== Segment start ==
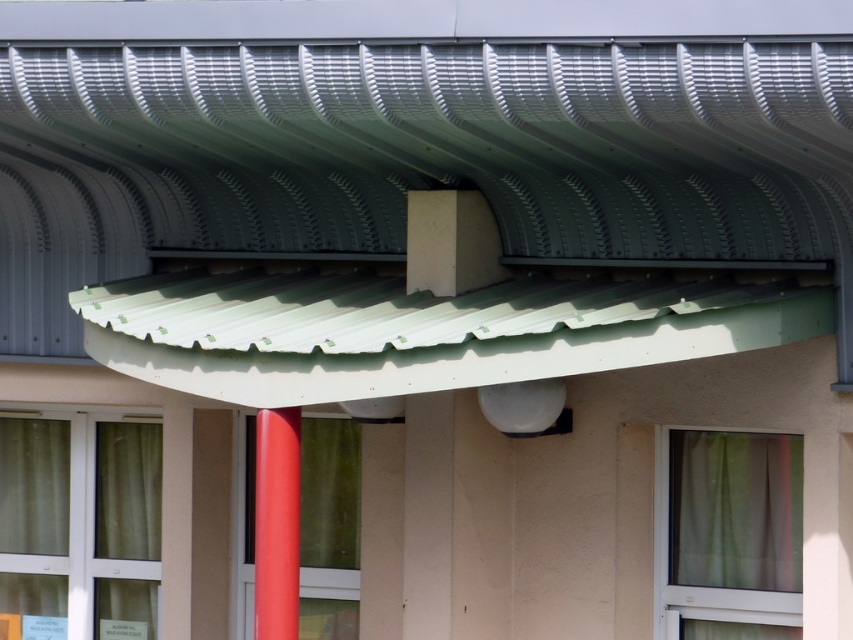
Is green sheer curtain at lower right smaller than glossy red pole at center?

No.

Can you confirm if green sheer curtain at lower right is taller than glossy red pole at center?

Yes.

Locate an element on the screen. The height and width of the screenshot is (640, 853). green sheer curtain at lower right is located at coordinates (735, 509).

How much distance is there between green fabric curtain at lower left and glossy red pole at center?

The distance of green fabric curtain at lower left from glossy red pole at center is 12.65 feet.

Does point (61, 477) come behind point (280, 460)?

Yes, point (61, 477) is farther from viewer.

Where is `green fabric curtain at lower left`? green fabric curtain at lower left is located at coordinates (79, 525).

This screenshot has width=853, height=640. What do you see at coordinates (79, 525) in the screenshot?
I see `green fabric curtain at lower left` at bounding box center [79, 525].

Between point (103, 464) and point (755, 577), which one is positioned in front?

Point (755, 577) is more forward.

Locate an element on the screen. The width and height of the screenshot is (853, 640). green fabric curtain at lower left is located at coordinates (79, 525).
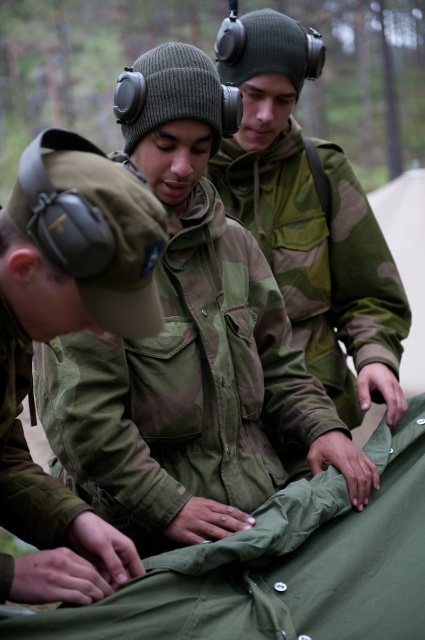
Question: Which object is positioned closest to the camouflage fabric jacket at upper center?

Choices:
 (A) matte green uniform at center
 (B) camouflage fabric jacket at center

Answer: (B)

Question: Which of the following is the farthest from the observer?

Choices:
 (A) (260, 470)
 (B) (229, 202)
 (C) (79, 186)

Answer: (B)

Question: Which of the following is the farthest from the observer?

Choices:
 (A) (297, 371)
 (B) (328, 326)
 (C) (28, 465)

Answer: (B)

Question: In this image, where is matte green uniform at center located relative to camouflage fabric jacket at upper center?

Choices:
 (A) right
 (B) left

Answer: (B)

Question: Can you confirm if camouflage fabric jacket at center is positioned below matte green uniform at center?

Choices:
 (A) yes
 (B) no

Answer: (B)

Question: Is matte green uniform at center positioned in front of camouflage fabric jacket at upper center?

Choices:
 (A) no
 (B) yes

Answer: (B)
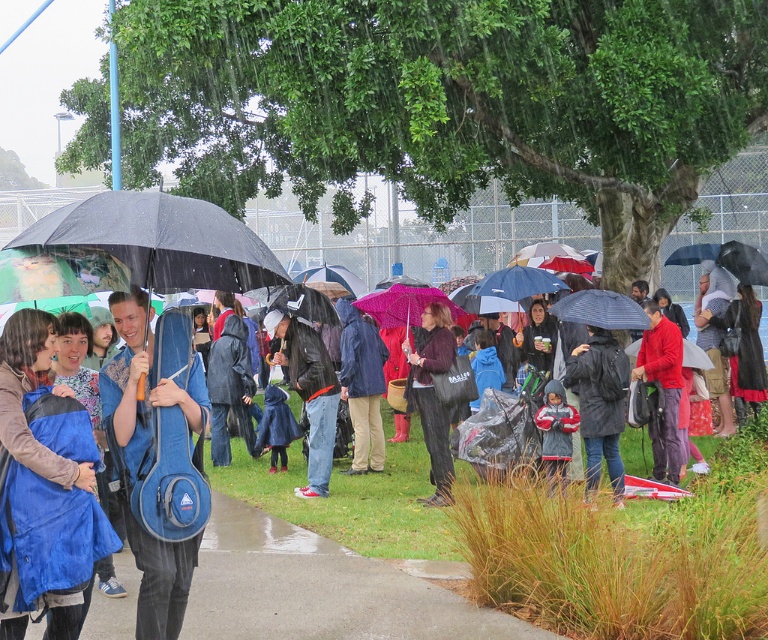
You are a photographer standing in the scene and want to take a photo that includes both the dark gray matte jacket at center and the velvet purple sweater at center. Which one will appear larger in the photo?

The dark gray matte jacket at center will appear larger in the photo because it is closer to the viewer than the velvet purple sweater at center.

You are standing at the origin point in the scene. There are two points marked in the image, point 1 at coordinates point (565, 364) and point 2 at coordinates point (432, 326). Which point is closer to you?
== Segment end ==
Convert the listing above into a JSON array of strings, one string per line. Begin at the line that contains "Question: Which object", stop after the final line of the listing, and omit blank lines and the pictures.

## YOUR RESPONSE:
[
  "Question: Which object is positioned closest to the camouflage fabric jacket at upper center?",
  "Choices:",
  " (A) matte green uniform at center",
  " (B) camouflage fabric jacket at center",
  "Answer: (B)",
  "Question: Which of the following is the farthest from the observer?",
  "Choices:",
  " (A) (260, 470)",
  " (B) (229, 202)",
  " (C) (79, 186)",
  "Answer: (B)",
  "Question: Which of the following is the farthest from the observer?",
  "Choices:",
  " (A) (297, 371)",
  " (B) (328, 326)",
  " (C) (28, 465)",
  "Answer: (B)",
  "Question: In this image, where is matte green uniform at center located relative to camouflage fabric jacket at upper center?",
  "Choices:",
  " (A) right",
  " (B) left",
  "Answer: (B)",
  "Question: Can you confirm if camouflage fabric jacket at center is positioned below matte green uniform at center?",
  "Choices:",
  " (A) yes",
  " (B) no",
  "Answer: (B)",
  "Question: Is matte green uniform at center positioned in front of camouflage fabric jacket at upper center?",
  "Choices:",
  " (A) no",
  " (B) yes",
  "Answer: (B)",
  "You are a photographer standing in the scene and want to take a photo that includes both the dark gray matte jacket at center and the velvet purple sweater at center. Which one will appear larger in the photo?",
  "The dark gray matte jacket at center will appear larger in the photo because it is closer to the viewer than the velvet purple sweater at center.",
  "You are standing at the origin point in the scene. There are two points marked in the image, point 1 at coordinates point (565, 364) and point 2 at coordinates point (432, 326). Which point is closer to you?"
]